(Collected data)
--*--

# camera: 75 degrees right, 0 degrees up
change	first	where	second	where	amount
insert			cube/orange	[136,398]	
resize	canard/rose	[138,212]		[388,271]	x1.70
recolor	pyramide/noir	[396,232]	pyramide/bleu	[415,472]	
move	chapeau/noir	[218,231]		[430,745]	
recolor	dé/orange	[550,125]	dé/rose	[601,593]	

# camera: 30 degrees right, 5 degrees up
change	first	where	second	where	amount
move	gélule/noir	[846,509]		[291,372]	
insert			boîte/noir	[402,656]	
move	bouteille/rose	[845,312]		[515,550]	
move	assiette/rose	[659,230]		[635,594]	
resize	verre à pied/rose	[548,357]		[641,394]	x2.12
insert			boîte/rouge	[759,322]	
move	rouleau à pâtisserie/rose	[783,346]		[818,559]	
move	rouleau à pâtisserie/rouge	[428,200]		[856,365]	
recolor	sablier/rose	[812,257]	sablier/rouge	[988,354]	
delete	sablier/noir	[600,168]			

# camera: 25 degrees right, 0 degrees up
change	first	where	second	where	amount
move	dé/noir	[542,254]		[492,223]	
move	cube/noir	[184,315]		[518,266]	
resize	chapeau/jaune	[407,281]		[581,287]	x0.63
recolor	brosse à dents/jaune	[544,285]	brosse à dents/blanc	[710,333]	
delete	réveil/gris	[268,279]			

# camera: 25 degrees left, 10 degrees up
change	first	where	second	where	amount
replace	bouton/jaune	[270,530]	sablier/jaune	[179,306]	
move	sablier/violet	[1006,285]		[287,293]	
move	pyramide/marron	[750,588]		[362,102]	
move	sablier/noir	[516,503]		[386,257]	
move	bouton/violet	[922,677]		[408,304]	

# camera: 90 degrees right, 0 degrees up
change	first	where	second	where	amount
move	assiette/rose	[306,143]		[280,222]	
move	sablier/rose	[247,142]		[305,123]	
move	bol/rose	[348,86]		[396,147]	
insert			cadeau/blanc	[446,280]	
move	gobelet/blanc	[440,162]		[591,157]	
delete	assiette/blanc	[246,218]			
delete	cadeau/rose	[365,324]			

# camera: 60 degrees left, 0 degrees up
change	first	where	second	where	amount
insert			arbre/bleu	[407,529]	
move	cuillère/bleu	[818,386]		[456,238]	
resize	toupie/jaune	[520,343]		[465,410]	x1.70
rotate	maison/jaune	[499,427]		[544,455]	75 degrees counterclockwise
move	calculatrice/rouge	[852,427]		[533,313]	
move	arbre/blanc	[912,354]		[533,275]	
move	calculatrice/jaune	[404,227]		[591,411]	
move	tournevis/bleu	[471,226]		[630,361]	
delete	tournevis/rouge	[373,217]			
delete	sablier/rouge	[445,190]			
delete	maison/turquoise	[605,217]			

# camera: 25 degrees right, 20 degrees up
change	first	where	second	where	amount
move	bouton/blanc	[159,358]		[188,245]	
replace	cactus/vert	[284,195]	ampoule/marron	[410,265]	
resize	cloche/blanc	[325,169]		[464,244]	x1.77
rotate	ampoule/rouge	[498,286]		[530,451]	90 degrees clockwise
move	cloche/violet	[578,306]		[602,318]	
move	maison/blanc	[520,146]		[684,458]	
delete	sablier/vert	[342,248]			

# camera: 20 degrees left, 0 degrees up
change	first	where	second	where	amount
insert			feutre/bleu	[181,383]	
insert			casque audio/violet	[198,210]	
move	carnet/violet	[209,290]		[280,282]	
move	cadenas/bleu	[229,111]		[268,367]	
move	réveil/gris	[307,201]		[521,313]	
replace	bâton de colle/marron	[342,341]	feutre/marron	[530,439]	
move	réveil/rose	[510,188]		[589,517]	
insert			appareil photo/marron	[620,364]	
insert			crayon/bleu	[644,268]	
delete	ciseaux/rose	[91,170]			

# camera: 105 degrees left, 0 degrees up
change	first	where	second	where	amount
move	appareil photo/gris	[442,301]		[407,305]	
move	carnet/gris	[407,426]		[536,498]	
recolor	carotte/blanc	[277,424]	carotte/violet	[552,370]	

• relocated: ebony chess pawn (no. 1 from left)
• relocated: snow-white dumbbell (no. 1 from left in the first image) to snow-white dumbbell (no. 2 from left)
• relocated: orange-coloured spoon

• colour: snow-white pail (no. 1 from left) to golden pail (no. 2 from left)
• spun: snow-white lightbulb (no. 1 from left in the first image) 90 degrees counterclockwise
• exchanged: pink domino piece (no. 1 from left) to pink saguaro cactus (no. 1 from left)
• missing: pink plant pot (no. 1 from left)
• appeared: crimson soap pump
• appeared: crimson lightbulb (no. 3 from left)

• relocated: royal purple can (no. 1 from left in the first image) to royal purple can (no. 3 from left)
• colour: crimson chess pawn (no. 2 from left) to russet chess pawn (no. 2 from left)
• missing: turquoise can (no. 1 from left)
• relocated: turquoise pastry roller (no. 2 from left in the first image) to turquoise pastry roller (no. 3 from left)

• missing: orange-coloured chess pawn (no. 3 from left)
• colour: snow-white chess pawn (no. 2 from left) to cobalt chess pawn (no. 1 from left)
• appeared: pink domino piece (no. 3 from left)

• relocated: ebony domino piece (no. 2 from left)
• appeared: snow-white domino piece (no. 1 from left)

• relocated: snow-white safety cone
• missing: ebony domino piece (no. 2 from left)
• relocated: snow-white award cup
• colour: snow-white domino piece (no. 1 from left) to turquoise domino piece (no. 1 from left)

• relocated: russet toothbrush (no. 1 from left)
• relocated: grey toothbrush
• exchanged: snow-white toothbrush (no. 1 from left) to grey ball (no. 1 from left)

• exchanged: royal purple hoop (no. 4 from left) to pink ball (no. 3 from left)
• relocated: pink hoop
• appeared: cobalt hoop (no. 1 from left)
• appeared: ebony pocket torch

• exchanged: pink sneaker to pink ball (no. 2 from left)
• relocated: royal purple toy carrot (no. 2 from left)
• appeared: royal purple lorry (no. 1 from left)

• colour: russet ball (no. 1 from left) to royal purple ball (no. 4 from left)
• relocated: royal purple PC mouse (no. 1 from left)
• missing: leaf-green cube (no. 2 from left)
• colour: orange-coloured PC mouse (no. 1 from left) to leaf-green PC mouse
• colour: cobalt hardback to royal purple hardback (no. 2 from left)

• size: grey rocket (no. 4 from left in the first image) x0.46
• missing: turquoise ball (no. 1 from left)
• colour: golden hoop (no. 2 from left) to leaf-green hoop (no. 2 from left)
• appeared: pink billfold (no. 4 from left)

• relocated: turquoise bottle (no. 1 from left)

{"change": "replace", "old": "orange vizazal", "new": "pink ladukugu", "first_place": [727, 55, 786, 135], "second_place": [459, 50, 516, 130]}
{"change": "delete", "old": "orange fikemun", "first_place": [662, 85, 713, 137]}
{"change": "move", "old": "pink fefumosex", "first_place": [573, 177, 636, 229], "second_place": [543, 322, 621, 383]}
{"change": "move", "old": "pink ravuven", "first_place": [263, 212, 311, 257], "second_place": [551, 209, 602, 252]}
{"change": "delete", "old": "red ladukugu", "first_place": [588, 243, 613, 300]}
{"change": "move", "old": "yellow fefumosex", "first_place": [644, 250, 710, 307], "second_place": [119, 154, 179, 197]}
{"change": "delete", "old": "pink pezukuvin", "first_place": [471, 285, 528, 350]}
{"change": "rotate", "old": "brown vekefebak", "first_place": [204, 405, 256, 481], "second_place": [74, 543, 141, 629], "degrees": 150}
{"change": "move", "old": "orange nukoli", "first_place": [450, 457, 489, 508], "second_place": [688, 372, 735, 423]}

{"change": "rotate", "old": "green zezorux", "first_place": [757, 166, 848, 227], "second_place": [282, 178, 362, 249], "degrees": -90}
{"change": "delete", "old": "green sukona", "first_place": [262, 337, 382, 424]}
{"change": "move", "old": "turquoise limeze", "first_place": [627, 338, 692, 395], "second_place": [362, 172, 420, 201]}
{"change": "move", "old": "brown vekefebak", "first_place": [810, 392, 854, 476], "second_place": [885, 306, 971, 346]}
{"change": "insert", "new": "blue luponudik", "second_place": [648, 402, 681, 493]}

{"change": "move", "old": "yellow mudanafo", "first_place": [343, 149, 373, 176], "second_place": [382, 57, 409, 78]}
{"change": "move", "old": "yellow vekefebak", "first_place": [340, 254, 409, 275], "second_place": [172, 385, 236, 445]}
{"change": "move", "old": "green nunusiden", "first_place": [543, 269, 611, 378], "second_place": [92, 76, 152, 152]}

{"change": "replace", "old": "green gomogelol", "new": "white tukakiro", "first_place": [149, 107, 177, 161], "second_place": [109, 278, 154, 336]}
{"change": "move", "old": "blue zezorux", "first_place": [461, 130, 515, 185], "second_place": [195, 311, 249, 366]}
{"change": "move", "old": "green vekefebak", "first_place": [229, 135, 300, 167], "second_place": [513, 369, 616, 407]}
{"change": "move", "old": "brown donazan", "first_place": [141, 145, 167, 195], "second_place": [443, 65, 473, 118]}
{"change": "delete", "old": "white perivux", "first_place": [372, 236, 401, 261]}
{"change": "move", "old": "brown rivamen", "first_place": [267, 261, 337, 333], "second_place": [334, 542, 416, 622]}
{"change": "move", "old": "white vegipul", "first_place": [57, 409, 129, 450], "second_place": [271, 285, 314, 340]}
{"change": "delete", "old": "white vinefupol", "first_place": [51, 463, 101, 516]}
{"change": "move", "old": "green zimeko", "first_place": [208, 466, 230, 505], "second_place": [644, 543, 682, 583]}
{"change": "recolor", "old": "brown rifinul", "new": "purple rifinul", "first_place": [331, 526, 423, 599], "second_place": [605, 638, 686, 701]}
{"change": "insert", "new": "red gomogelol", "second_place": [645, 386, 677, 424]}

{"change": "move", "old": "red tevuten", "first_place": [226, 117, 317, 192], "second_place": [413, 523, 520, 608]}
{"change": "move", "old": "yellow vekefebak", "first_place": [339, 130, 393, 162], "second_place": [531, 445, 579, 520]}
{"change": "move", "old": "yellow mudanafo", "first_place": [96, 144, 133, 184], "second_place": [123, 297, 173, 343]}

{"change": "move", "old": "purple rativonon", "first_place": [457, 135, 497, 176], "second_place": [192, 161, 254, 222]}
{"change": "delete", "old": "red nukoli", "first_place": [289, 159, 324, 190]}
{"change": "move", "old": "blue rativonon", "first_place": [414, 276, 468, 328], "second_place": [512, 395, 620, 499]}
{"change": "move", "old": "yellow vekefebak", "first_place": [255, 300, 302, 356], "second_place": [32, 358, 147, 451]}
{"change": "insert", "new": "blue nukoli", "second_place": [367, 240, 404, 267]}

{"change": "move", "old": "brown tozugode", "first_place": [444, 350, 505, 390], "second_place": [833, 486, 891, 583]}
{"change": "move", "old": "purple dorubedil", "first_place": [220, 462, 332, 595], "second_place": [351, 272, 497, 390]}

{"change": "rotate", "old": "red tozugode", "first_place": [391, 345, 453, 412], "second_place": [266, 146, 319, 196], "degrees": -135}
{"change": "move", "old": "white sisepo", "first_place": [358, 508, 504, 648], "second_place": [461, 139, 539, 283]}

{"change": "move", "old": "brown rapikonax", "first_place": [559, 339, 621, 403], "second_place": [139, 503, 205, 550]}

--*--

Your answer should be only the number of lines, in the entries above, that include "ladukugu".

— THE COMPLETED TASK —
2